=== REQUIRED WORK ===
Of the material below, only the lines from the line containing "black egg: 3 -> 4" down to the line containing "orange rolling pin: 1 -> 0" belong in the answer, written out exactly.

=== SUPPLIED DATA ===
• • •
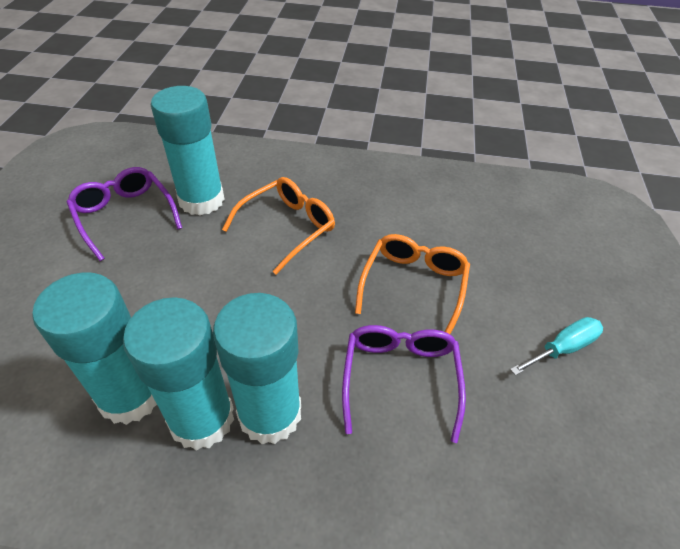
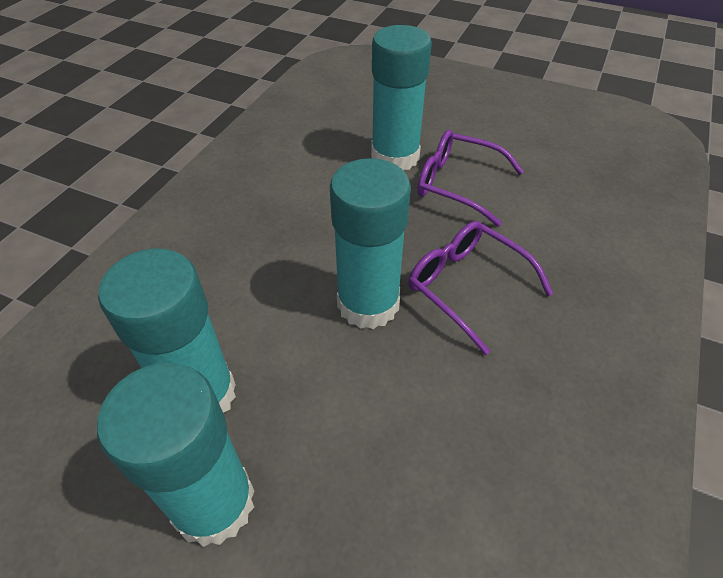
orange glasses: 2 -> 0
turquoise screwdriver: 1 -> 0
• • •
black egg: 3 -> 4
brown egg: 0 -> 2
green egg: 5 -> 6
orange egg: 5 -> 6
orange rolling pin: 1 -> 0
• • •
=== EXERCISE OUTPUT ===
black egg: 3 -> 4
brown egg: 0 -> 2
green egg: 5 -> 6
orange egg: 5 -> 6
orange rolling pin: 1 -> 0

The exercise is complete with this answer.